*What this task involves*: Leaving out any pictures, transcribe every record exactly.

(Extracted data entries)
◆ ◆ ◆ ◆ ◆
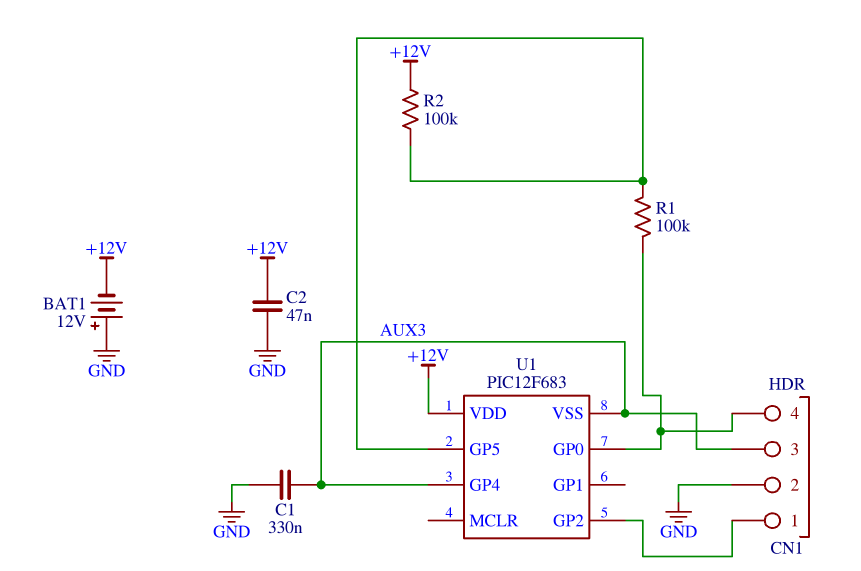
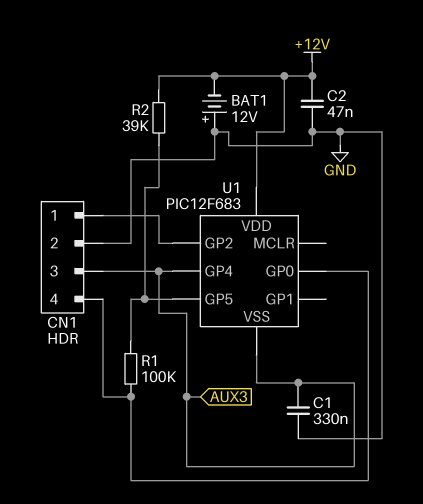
R2: 100k (+12V, U1/GP5) -> 39k (+12V, U1/GP5)

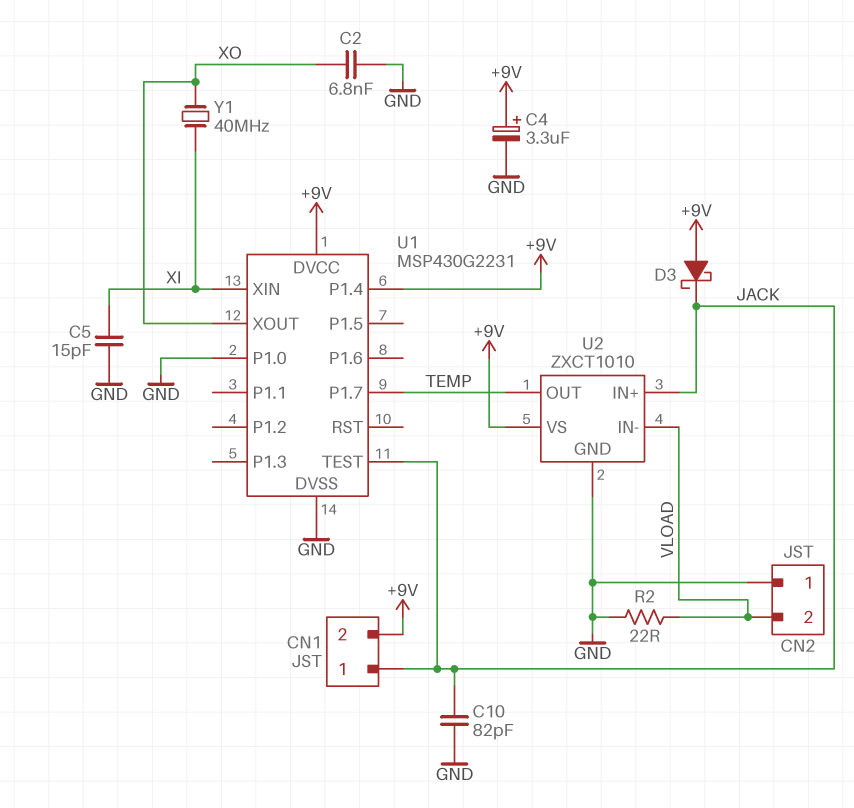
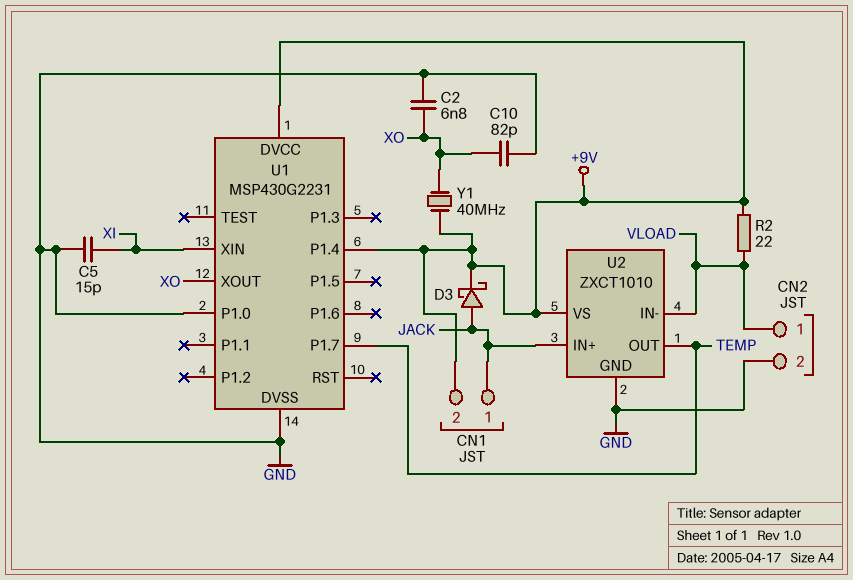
C4: 3.3uF (plus +9V, minus GND) -> none
C10: 82pF (GND, JACK) -> 82pF (GND, XO)
CN2 pin 1: GND -> VLOAD
CN2 pin 2: VLOAD -> GND
D3: schottky (A +9V, K JACK) -> schottky (A JACK, K +9V)
R2: 22 (GND, VLOAD) -> 22 (+9V, VLOAD)
U1 pin TEST: JACK -> none
Y1: 40MHz (XI, XO) -> 40MHz (+9V, XO)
◆ ◆ ◆ ◆ ◆
*Exercise answer*:
R2: 100k (+12V, U1/GP5) -> 39k (+12V, U1/GP5)

C4: 3.3uF (plus +9V, minus GND) -> none
C10: 82pF (GND, JACK) -> 82pF (GND, XO)
CN2 pin 1: GND -> VLOAD
CN2 pin 2: VLOAD -> GND
D3: schottky (A +9V, K JACK) -> schottky (A JACK, K +9V)
R2: 22 (GND, VLOAD) -> 22 (+9V, VLOAD)
U1 pin TEST: JACK -> none
Y1: 40MHz (XI, XO) -> 40MHz (+9V, XO)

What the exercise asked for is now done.